> _Listed entries_:
···
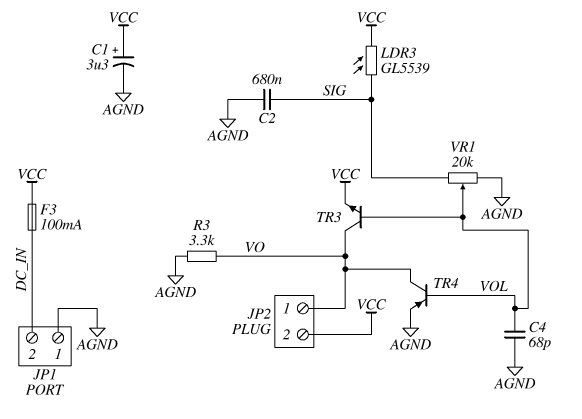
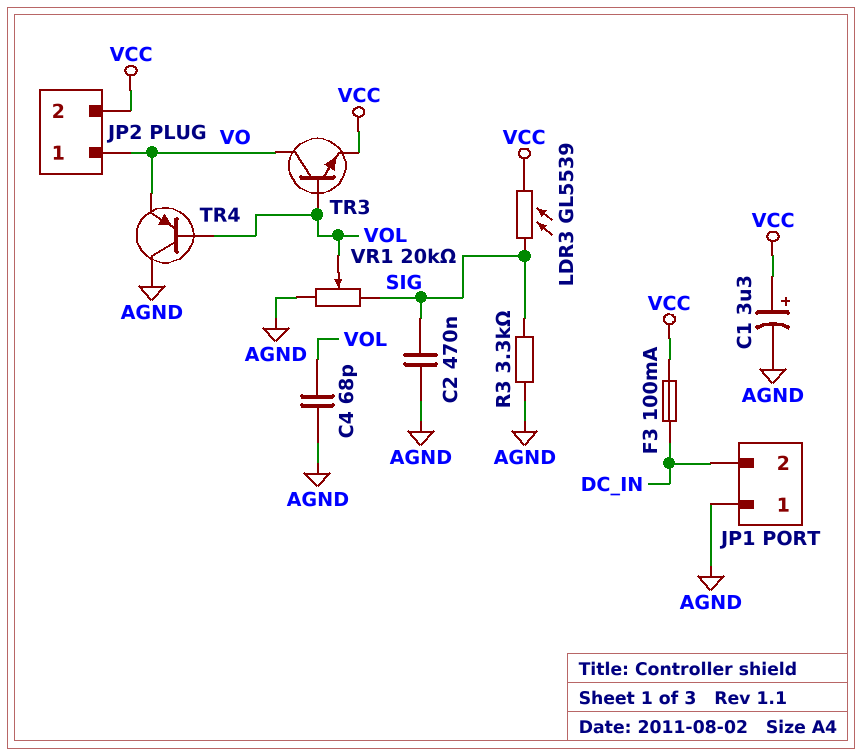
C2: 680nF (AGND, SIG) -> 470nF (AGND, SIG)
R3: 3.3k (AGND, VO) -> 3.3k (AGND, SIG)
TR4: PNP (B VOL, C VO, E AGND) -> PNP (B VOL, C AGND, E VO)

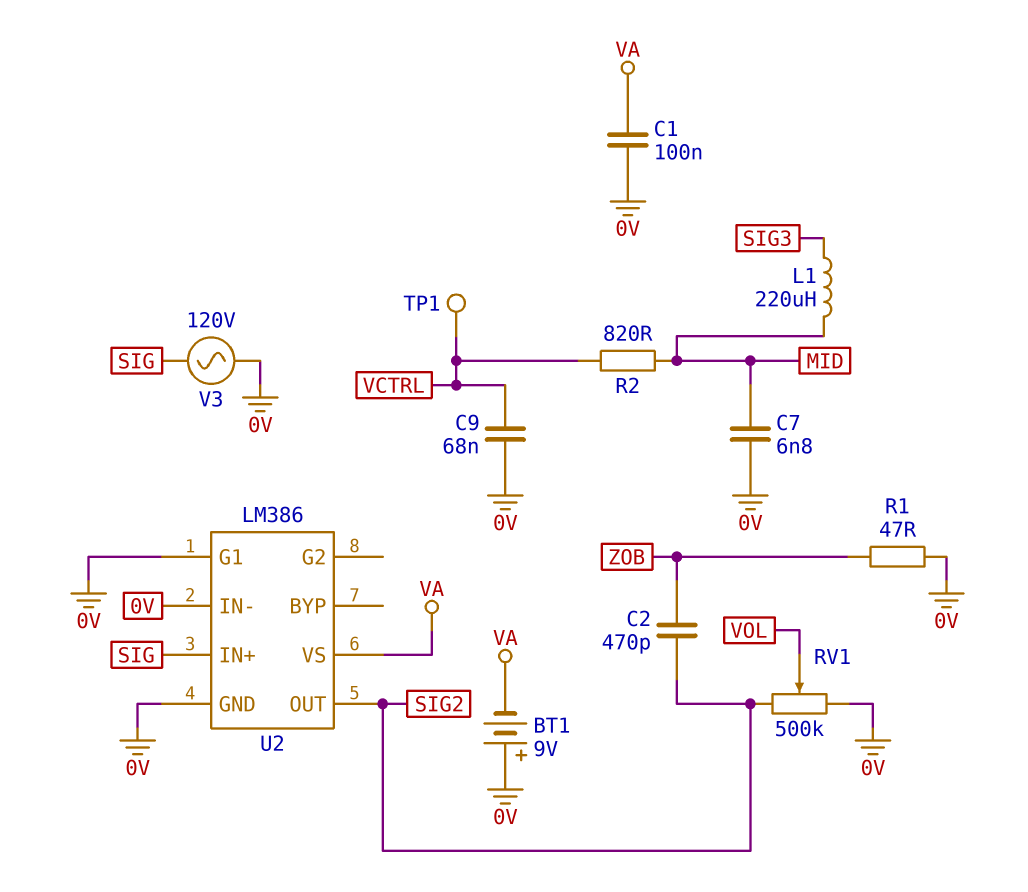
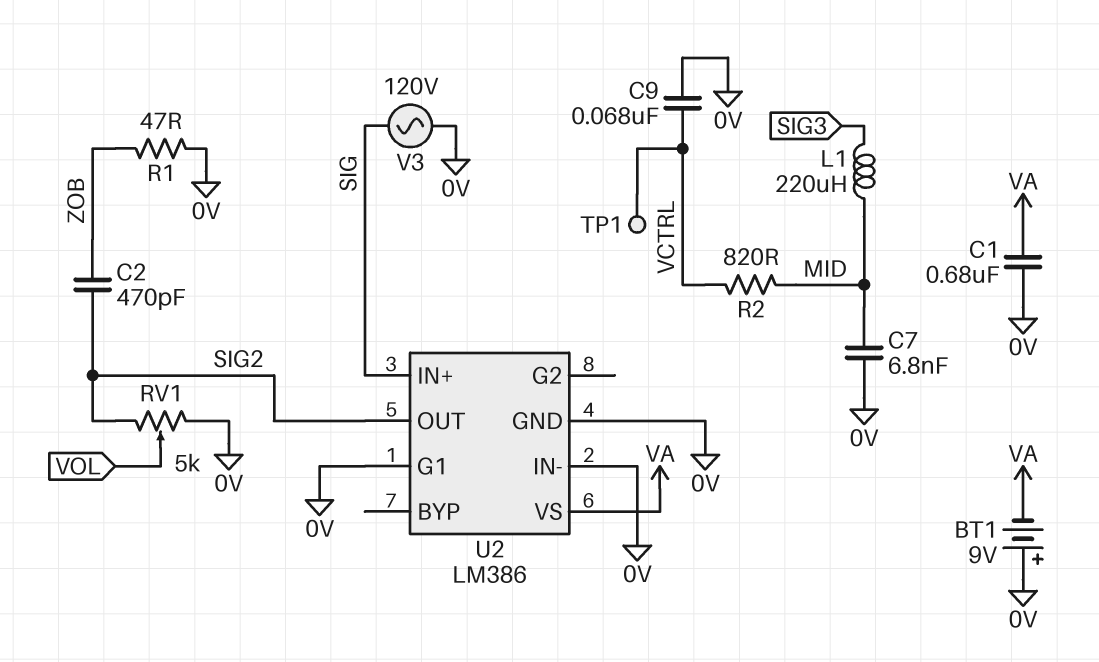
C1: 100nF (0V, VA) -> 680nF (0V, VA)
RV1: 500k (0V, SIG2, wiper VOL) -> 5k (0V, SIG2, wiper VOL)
···
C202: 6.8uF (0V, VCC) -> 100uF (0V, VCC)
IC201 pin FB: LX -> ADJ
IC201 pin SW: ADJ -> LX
···
> _What to work on_: Print, exactly and with no pictures, the lines of the listing above starting at the one that has "TR4: PNP (B" and ending at the one that has "RV1: 500k (0V, SIG2, wiper", both included.

> _Task result_:
TR4: PNP (B VOL, C VO, E AGND) -> PNP (B VOL, C AGND, E VO)

C1: 100nF (0V, VA) -> 680nF (0V, VA)
RV1: 500k (0V, SIG2, wiper VOL) -> 5k (0V, SIG2, wiper VOL)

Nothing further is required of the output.